§ **Problem to work on**:
Please give back word for word the lines of the material below between the line containing "brown box: 0 -> 1" and the line containing "yellow apple: 5 -> 0", inclusive.

§ **Task material**:
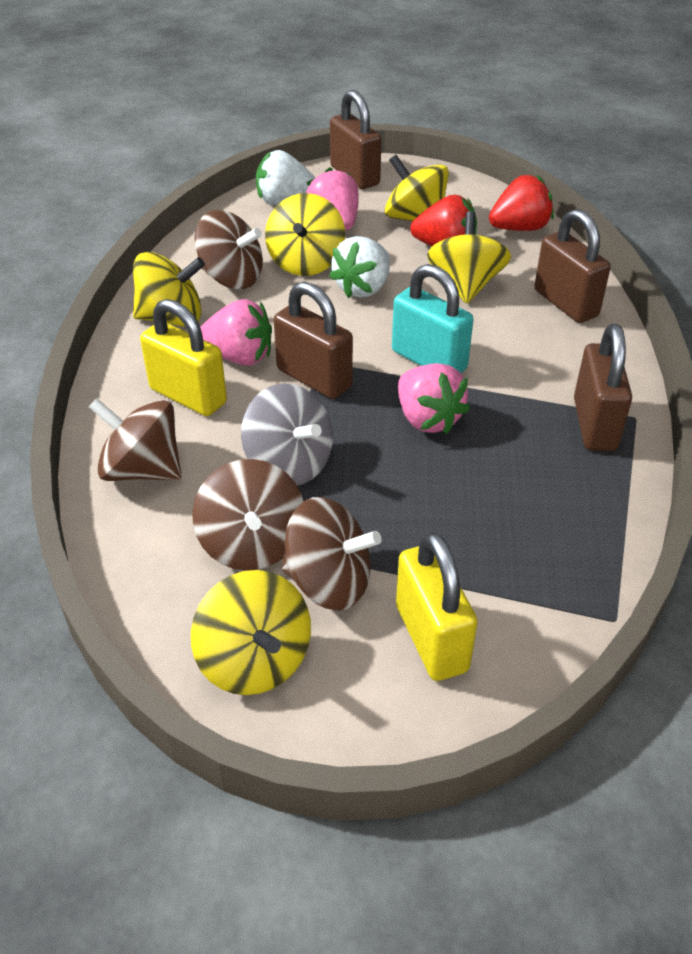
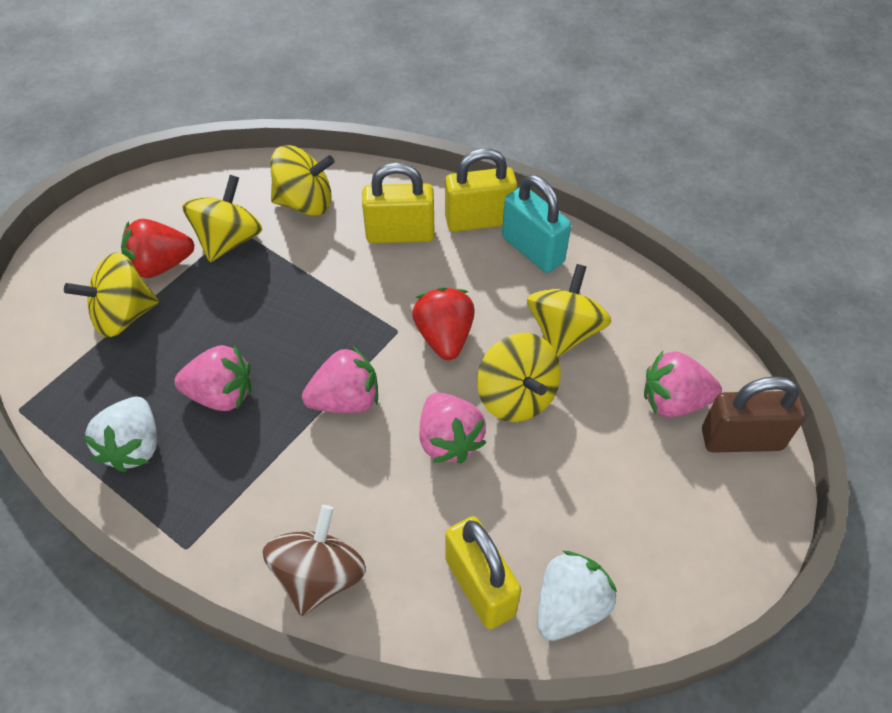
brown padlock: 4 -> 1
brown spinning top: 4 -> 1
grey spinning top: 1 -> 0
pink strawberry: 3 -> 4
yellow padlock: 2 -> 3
...
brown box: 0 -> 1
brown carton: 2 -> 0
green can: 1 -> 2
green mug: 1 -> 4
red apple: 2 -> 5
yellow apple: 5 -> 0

§ **Answer to this problem**:
brown box: 0 -> 1
brown carton: 2 -> 0
green can: 1 -> 2
green mug: 1 -> 4
red apple: 2 -> 5
yellow apple: 5 -> 0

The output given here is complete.